[ASSIGNED TASK] Each record is to be copied exactly, with its pictures left behind.

[TASK DATA]

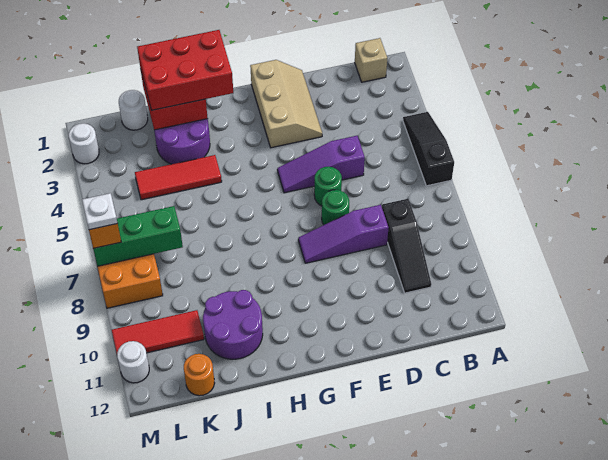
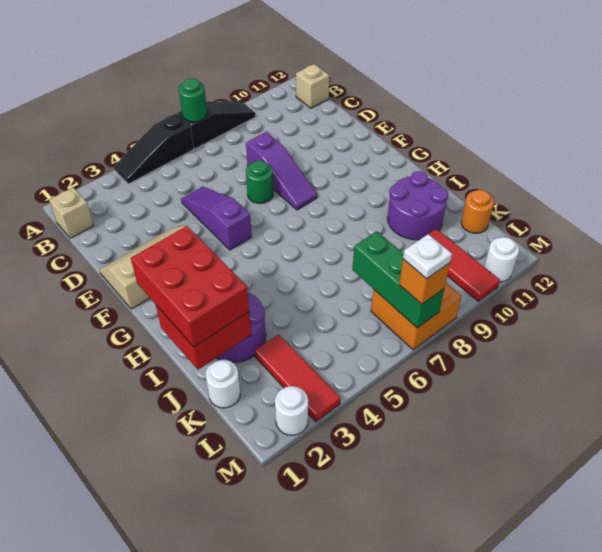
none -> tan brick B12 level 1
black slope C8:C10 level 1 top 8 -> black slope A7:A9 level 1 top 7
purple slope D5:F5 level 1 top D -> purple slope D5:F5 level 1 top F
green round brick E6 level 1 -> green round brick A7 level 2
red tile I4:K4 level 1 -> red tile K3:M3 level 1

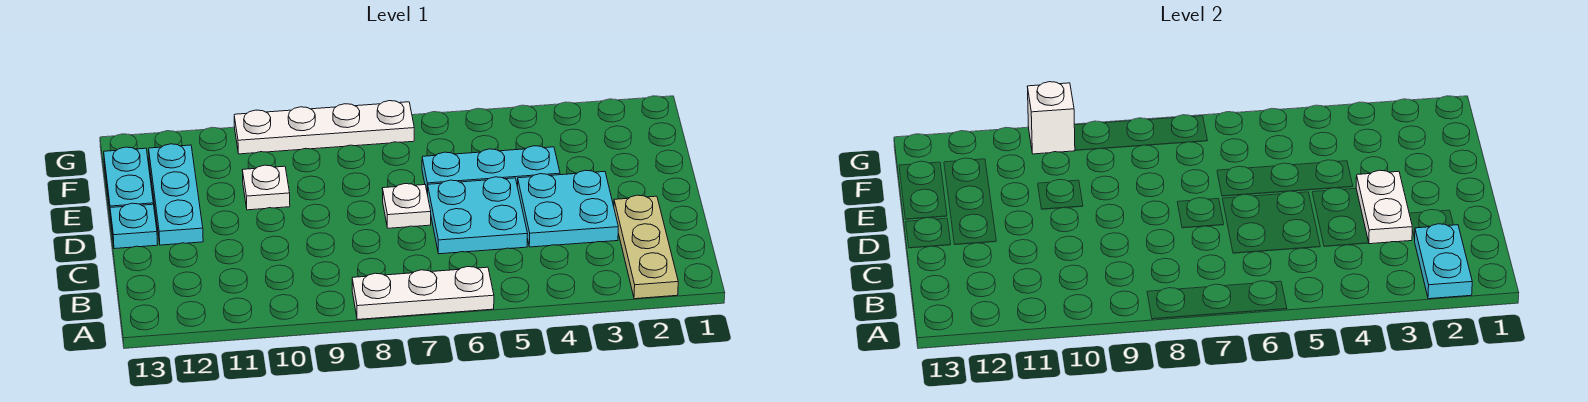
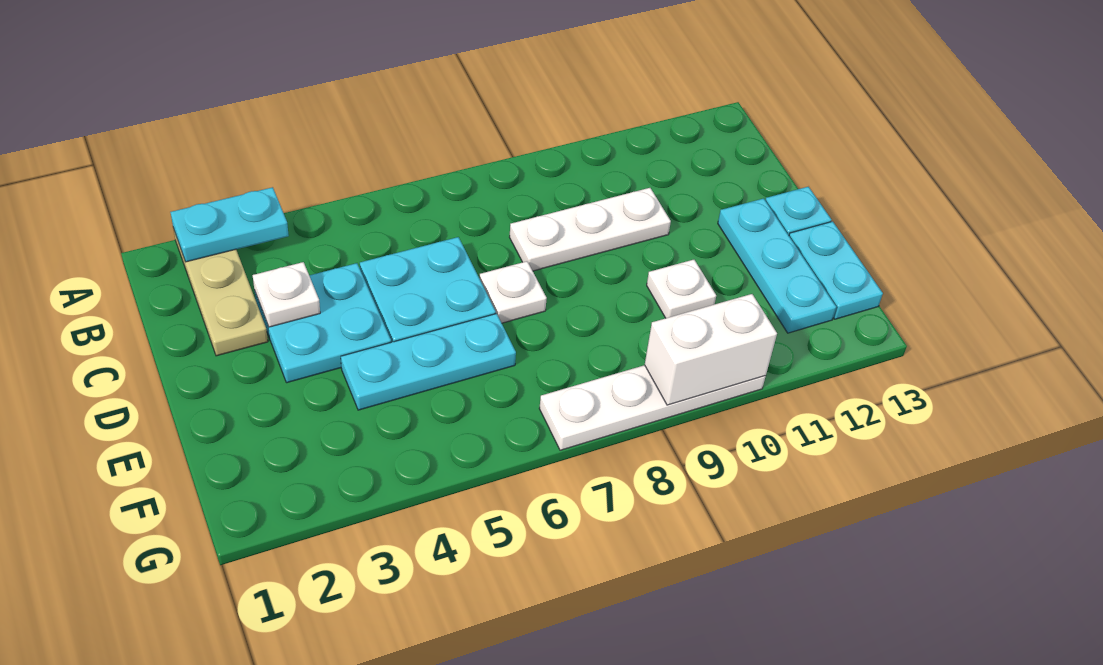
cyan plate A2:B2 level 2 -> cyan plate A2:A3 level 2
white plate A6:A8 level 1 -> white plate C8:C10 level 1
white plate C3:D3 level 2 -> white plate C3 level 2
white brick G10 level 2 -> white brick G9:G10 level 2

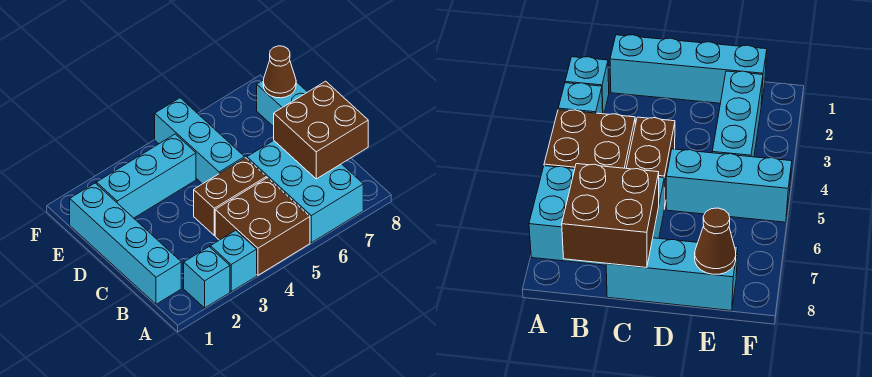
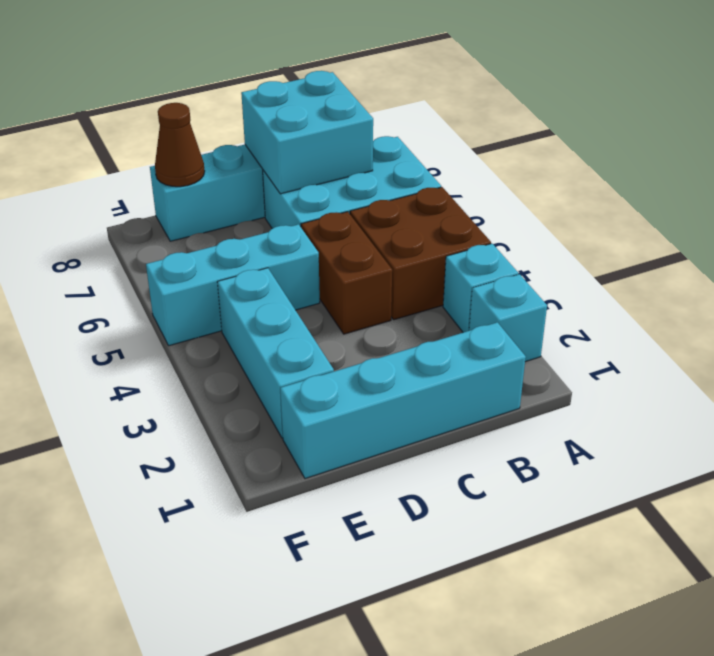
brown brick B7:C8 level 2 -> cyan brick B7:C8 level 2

[/TASK DATA]

[REPLY TO THE TASK]
none -> tan brick B12 level 1
black slope C8:C10 level 1 top 8 -> black slope A7:A9 level 1 top 7
purple slope D5:F5 level 1 top D -> purple slope D5:F5 level 1 top F
green round brick E6 level 1 -> green round brick A7 level 2
red tile I4:K4 level 1 -> red tile K3:M3 level 1

cyan plate A2:B2 level 2 -> cyan plate A2:A3 level 2
white plate A6:A8 level 1 -> white plate C8:C10 level 1
white plate C3:D3 level 2 -> white plate C3 level 2
white brick G10 level 2 -> white brick G9:G10 level 2

brown brick B7:C8 level 2 -> cyan brick B7:C8 level 2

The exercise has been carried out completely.